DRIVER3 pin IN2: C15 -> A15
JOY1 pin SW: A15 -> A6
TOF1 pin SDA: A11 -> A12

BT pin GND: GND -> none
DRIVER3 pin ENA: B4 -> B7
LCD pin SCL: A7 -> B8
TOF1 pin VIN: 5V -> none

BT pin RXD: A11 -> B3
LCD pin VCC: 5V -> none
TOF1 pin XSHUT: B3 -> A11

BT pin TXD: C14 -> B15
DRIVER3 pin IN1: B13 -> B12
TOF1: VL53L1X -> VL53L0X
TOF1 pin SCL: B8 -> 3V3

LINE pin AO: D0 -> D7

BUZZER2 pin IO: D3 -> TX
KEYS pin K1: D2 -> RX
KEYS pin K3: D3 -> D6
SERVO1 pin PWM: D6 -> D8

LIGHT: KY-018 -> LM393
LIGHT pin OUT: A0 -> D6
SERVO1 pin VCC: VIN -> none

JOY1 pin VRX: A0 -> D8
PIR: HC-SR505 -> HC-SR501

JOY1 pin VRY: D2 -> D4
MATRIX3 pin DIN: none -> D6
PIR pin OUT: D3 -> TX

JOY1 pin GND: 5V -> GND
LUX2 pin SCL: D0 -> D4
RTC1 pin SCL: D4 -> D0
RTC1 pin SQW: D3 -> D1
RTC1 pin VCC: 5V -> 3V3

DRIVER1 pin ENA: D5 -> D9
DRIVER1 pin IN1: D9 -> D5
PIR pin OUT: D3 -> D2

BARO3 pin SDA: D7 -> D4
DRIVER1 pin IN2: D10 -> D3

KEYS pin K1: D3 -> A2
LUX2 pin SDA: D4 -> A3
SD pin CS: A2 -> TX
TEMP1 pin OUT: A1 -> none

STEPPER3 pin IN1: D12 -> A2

→ Task description
In full and without alteration, retype the entries above.

→ Reply to the task
DRIVER3 pin IN2: C15 -> A15
JOY1 pin SW: A15 -> A6
TOF1 pin SDA: A11 -> A12

BT pin GND: GND -> none
DRIVER3 pin ENA: B4 -> B7
LCD pin SCL: A7 -> B8
TOF1 pin VIN: 5V -> none

BT pin RXD: A11 -> B3
LCD pin VCC: 5V -> none
TOF1 pin XSHUT: B3 -> A11

BT pin TXD: C14 -> B15
DRIVER3 pin IN1: B13 -> B12
TOF1: VL53L1X -> VL53L0X
TOF1 pin SCL: B8 -> 3V3

LINE pin AO: D0 -> D7

BUZZER2 pin IO: D3 -> TX
KEYS pin K1: D2 -> RX
KEYS pin K3: D3 -> D6
SERVO1 pin PWM: D6 -> D8

LIGHT: KY-018 -> LM393
LIGHT pin OUT: A0 -> D6
SERVO1 pin VCC: VIN -> none

JOY1 pin VRX: A0 -> D8
PIR: HC-SR505 -> HC-SR501

JOY1 pin VRY: D2 -> D4
MATRIX3 pin DIN: none -> D6
PIR pin OUT: D3 -> TX

JOY1 pin GND: 5V -> GND
LUX2 pin SCL: D0 -> D4
RTC1 pin SCL: D4 -> D0
RTC1 pin SQW: D3 -> D1
RTC1 pin VCC: 5V -> 3V3

DRIVER1 pin ENA: D5 -> D9
DRIVER1 pin IN1: D9 -> D5
PIR pin OUT: D3 -> D2

BARO3 pin SDA: D7 -> D4
DRIVER1 pin IN2: D10 -> D3

KEYS pin K1: D3 -> A2
LUX2 pin SDA: D4 -> A3
SD pin CS: A2 -> TX
TEMP1 pin OUT: A1 -> none

STEPPER3 pin IN1: D12 -> A2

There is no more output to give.